* Instructions to follow *
The line containing "(315, 476) = (163, 532): yellow" marks the start, and the last line of the records below marks the end. Print that run exactly and nothing else.

* Data extract *
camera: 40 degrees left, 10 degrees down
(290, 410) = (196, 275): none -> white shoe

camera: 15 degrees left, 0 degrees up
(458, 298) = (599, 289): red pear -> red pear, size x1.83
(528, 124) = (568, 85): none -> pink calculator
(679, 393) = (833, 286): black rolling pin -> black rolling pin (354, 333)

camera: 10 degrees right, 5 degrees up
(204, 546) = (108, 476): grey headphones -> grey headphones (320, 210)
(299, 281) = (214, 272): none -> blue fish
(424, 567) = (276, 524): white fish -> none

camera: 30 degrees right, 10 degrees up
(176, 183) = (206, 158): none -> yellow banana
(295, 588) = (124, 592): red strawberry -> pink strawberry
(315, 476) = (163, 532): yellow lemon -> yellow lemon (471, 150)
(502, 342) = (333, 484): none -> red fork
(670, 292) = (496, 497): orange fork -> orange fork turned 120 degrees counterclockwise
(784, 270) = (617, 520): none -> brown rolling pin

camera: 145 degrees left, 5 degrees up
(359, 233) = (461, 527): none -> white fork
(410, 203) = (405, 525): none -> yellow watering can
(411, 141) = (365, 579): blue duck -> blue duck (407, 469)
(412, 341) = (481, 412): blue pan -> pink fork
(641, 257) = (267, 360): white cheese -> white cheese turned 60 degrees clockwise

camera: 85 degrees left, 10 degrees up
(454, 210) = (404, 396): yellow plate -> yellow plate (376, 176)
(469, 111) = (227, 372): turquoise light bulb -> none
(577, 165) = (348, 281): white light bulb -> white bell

* Result for this exercise *
(315, 476) = (163, 532): yellow lemon -> yellow lemon (471, 150)
(502, 342) = (333, 484): none -> red fork
(670, 292) = (496, 497): orange fork -> orange fork turned 120 degrees counterclockwise
(784, 270) = (617, 520): none -> brown rolling pin

camera: 145 degrees left, 5 degrees up
(359, 233) = (461, 527): none -> white fork
(410, 203) = (405, 525): none -> yellow watering can
(411, 141) = (365, 579): blue duck -> blue duck (407, 469)
(412, 341) = (481, 412): blue pan -> pink fork
(641, 257) = (267, 360): white cheese -> white cheese turned 60 degrees clockwise

camera: 85 degrees left, 10 degrees up
(454, 210) = (404, 396): yellow plate -> yellow plate (376, 176)
(469, 111) = (227, 372): turquoise light bulb -> none
(577, 165) = (348, 281): white light bulb -> white bell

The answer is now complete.